■ Assigned task ■
Reproduce the lines below exactly, from the one containing "building: [176,314,295,443] -> none" through the one containing "building: none -> [304,39,359,94]", both included. Leave out any pictures.

• • • • •

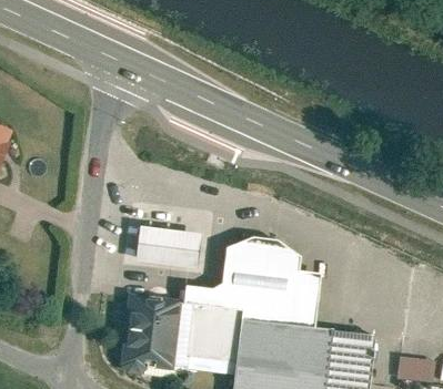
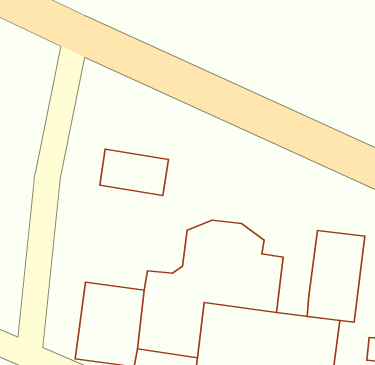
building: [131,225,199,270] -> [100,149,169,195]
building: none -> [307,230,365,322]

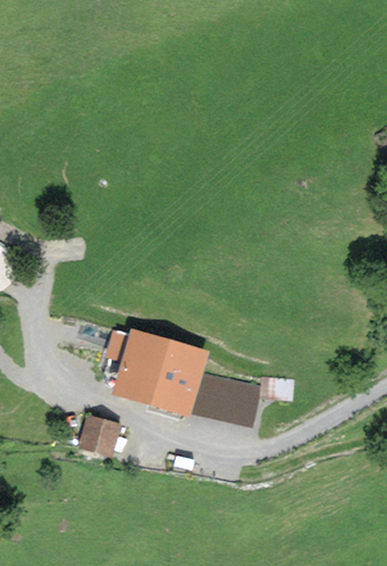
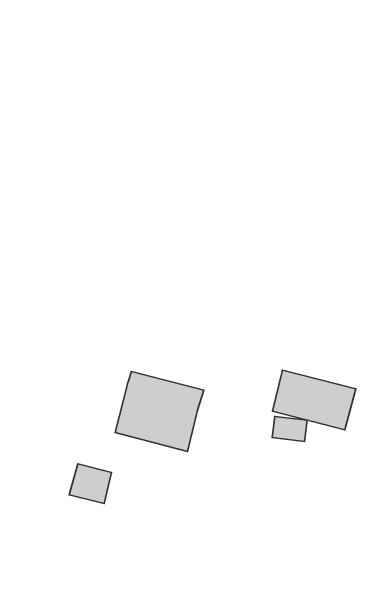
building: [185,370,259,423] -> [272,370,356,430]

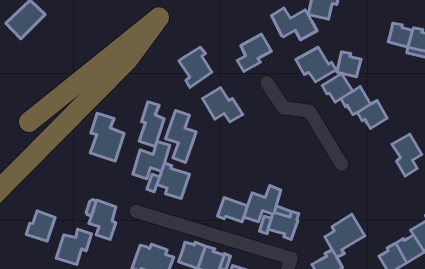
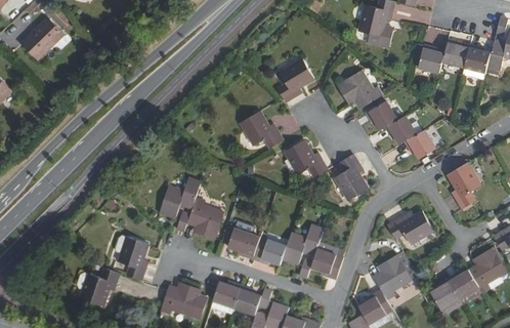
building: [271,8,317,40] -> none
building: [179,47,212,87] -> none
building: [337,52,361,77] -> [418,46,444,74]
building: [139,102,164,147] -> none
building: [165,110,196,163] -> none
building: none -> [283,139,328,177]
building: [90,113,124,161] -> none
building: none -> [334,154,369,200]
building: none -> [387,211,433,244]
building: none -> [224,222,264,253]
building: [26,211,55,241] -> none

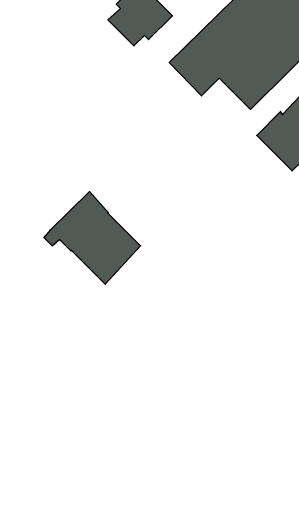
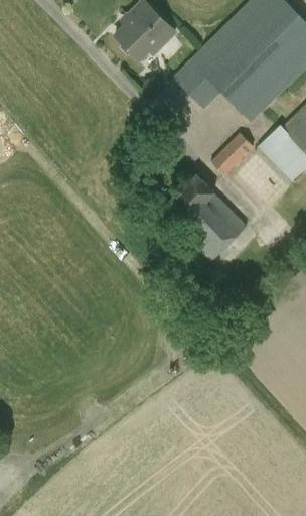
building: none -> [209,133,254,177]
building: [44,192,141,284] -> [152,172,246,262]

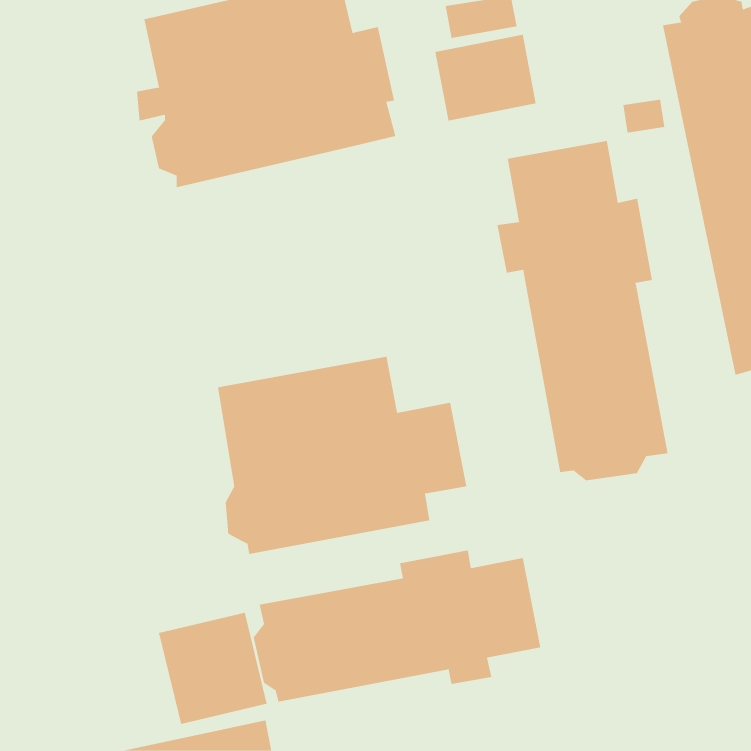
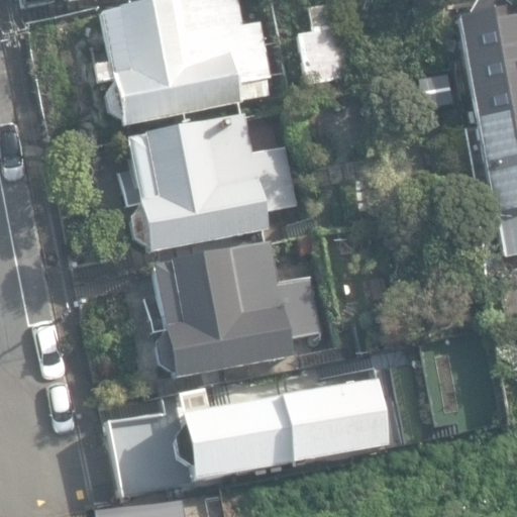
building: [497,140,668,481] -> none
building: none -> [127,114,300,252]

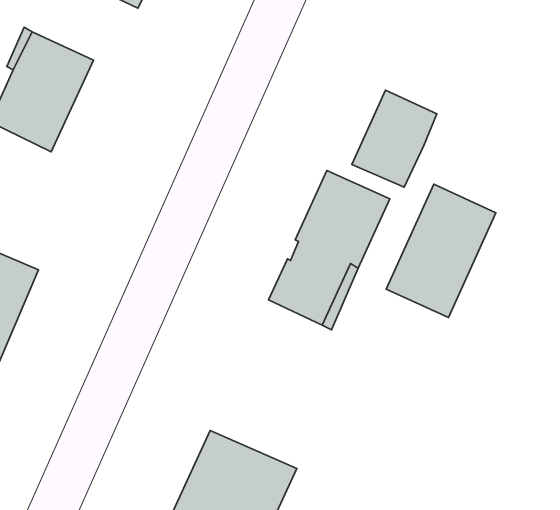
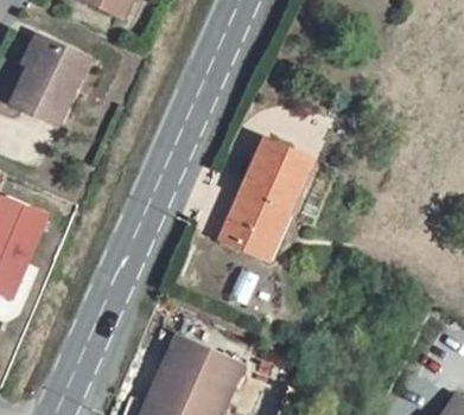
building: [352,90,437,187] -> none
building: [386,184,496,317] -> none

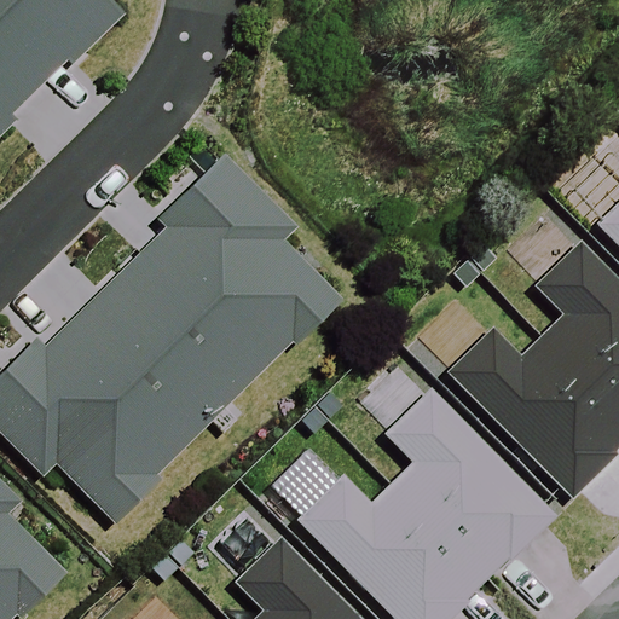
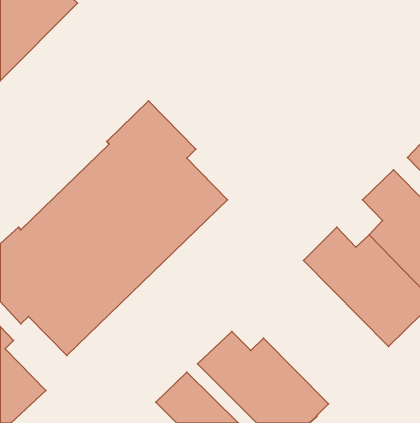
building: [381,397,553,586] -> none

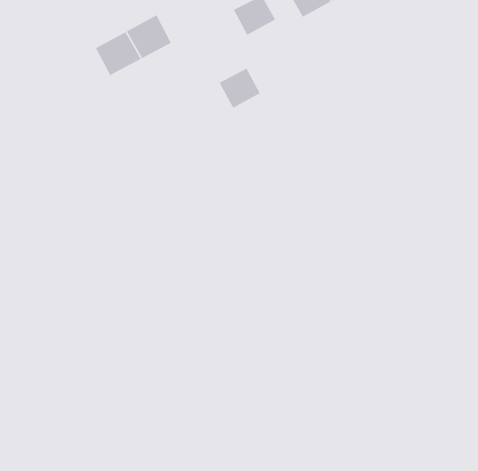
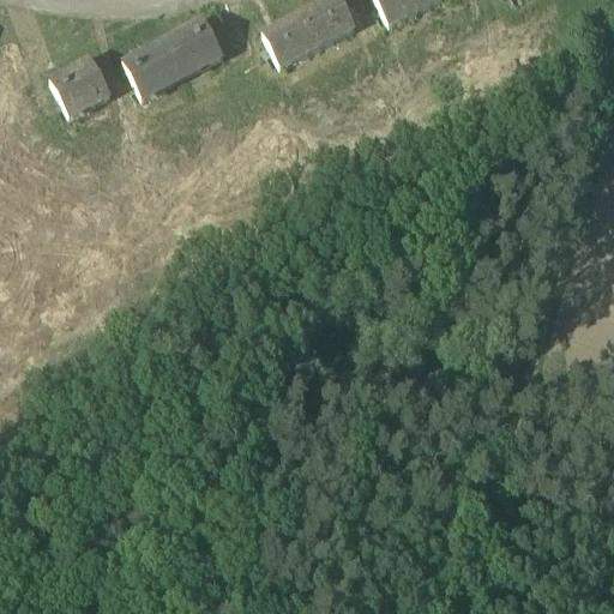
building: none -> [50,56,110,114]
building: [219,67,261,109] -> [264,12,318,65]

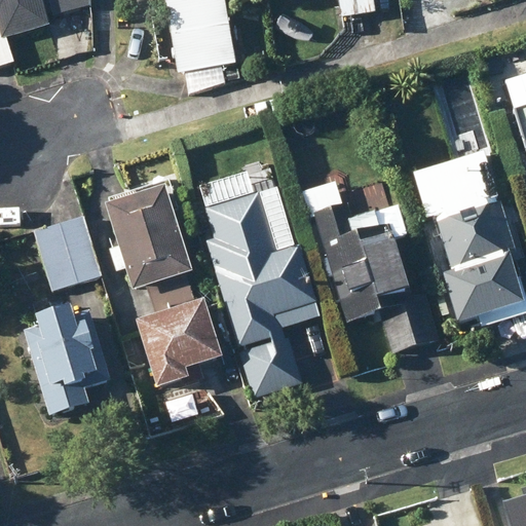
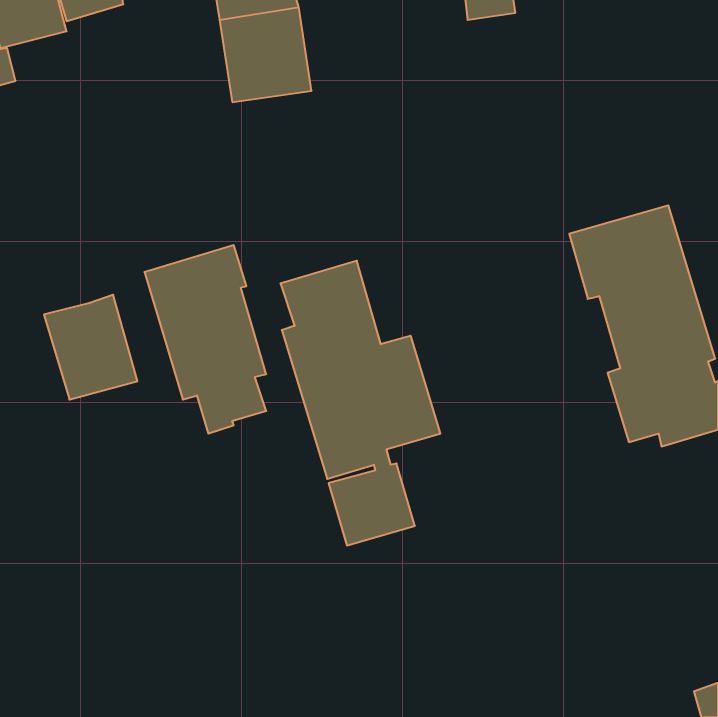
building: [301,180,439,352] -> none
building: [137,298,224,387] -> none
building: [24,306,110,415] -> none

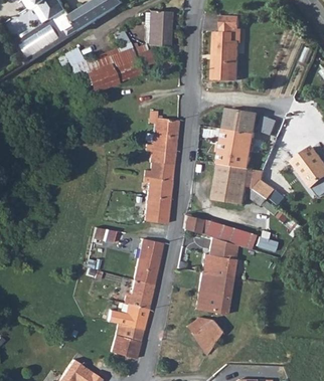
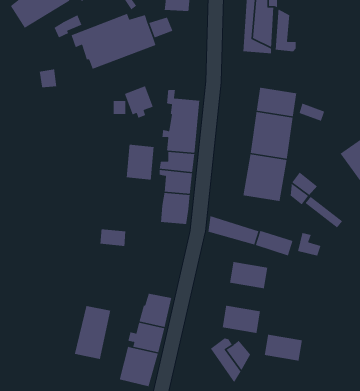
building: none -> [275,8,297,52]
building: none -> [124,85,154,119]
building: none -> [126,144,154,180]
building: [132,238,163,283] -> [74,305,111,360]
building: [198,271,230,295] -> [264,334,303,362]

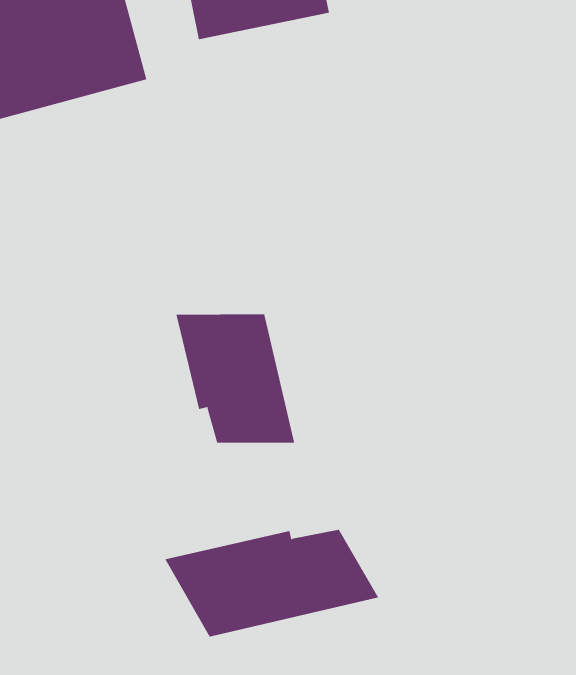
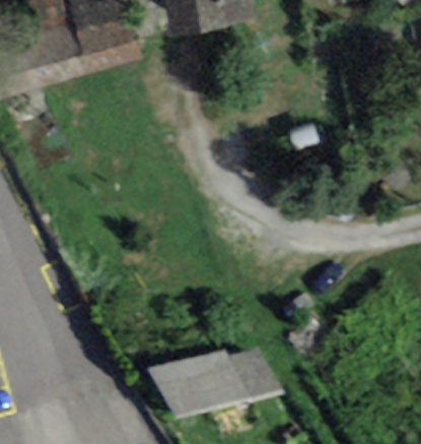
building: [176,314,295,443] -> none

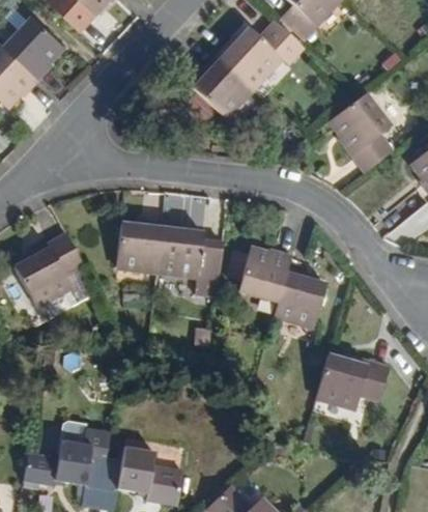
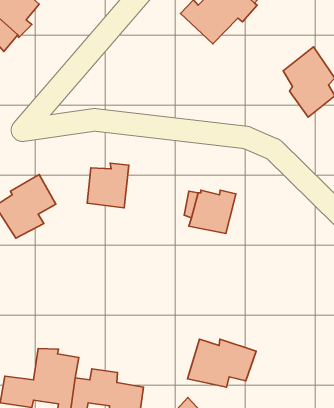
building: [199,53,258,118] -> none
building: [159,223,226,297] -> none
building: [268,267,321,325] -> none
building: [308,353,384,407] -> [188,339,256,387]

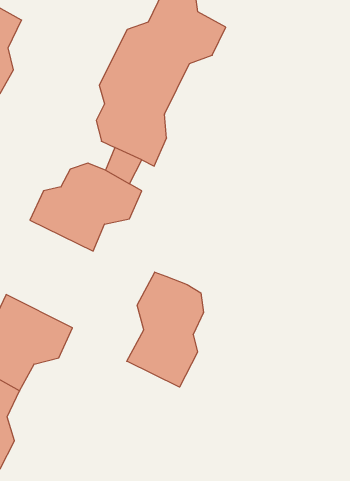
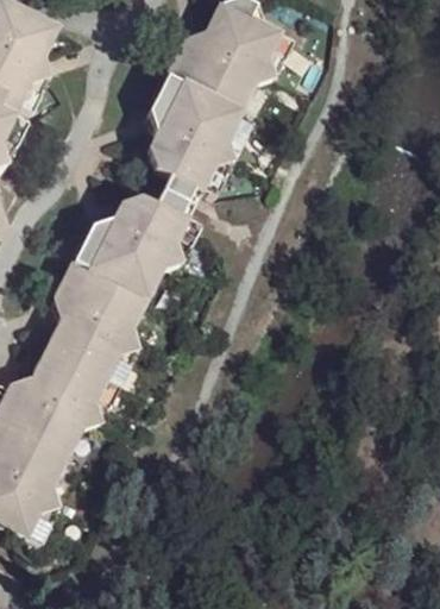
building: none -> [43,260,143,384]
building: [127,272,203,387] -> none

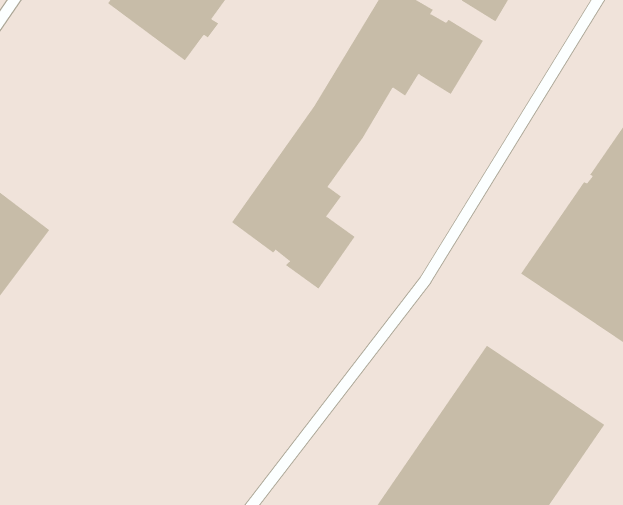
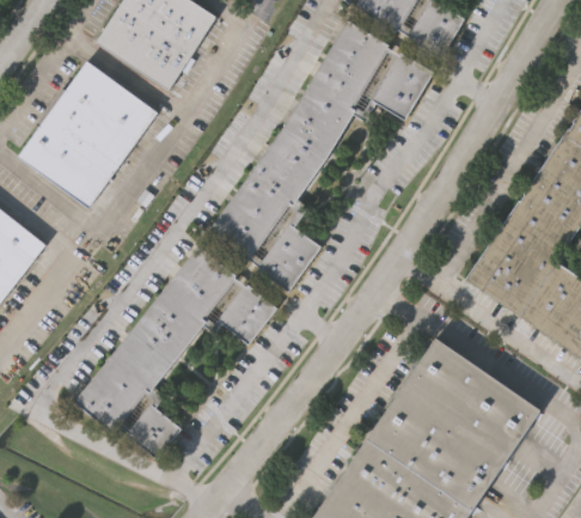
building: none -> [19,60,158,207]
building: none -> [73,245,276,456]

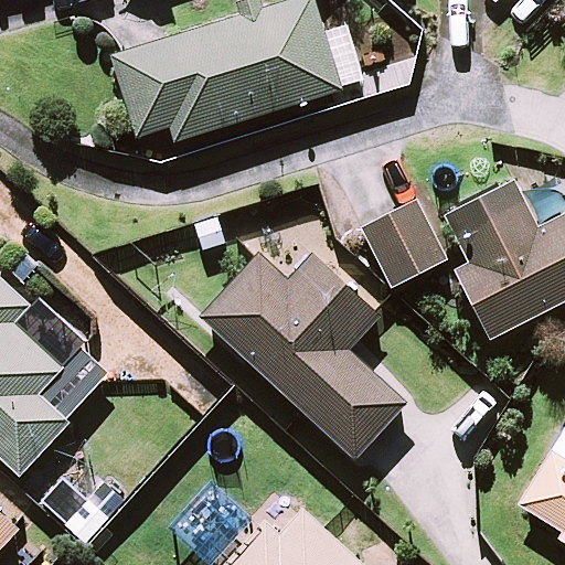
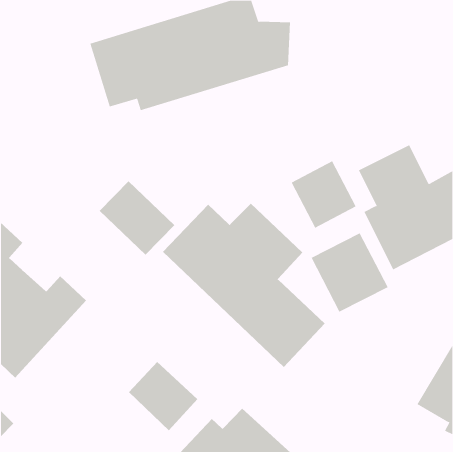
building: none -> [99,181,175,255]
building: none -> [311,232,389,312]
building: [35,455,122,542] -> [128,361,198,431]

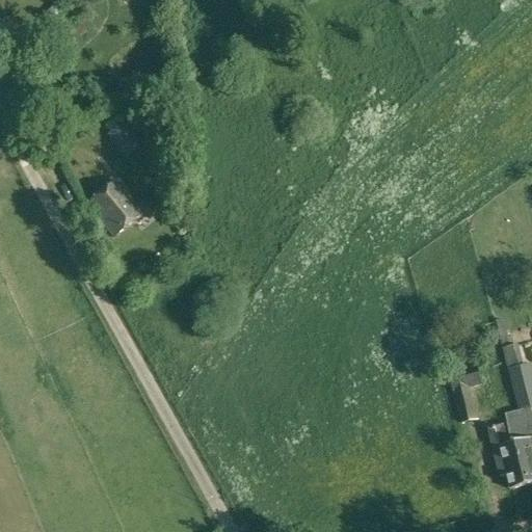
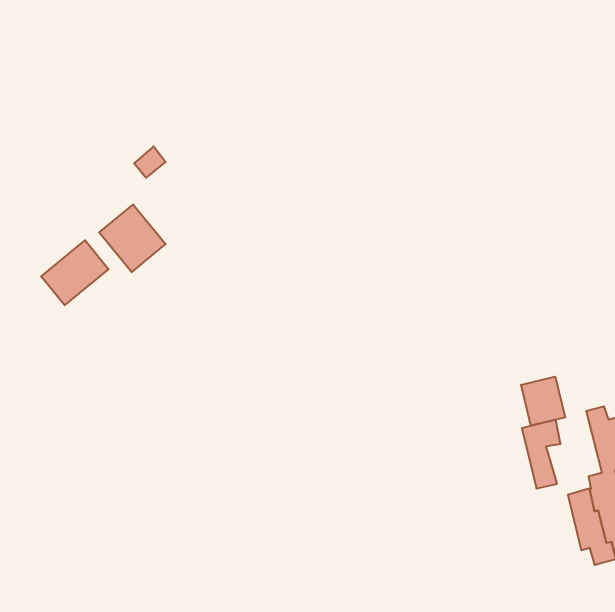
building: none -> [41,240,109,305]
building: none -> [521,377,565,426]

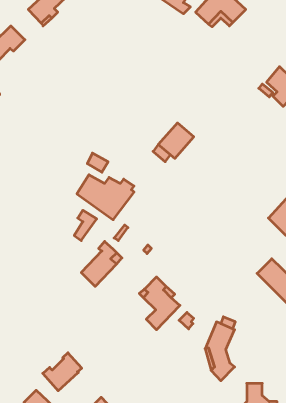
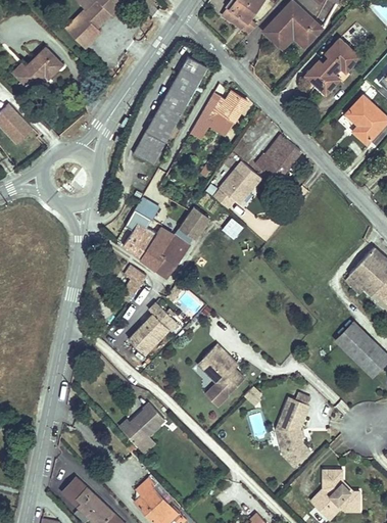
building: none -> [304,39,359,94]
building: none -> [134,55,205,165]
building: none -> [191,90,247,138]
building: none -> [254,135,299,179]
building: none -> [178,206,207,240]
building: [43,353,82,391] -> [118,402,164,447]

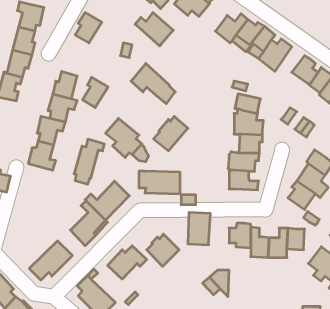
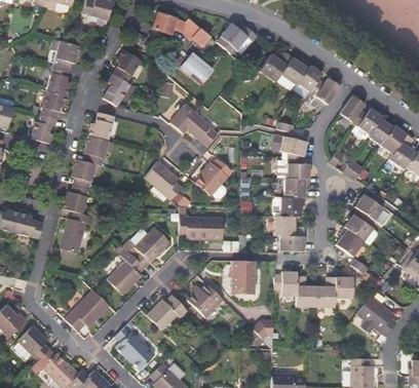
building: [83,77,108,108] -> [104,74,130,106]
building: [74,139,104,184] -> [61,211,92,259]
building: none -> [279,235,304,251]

• • • • •

■ Answer for this exercise ■
building: [176,314,295,443] -> none

building: [199,53,258,118] -> none
building: [159,223,226,297] -> none
building: [268,267,321,325] -> none
building: [308,353,384,407] -> [188,339,256,387]

building: none -> [43,260,143,384]
building: [127,272,203,387] -> none

building: none -> [19,60,158,207]
building: none -> [73,245,276,456]

building: none -> [99,181,175,255]
building: none -> [311,232,389,312]
building: [35,455,122,542] -> [128,361,198,431]

building: none -> [41,240,109,305]
building: none -> [521,377,565,426]

building: none -> [304,39,359,94]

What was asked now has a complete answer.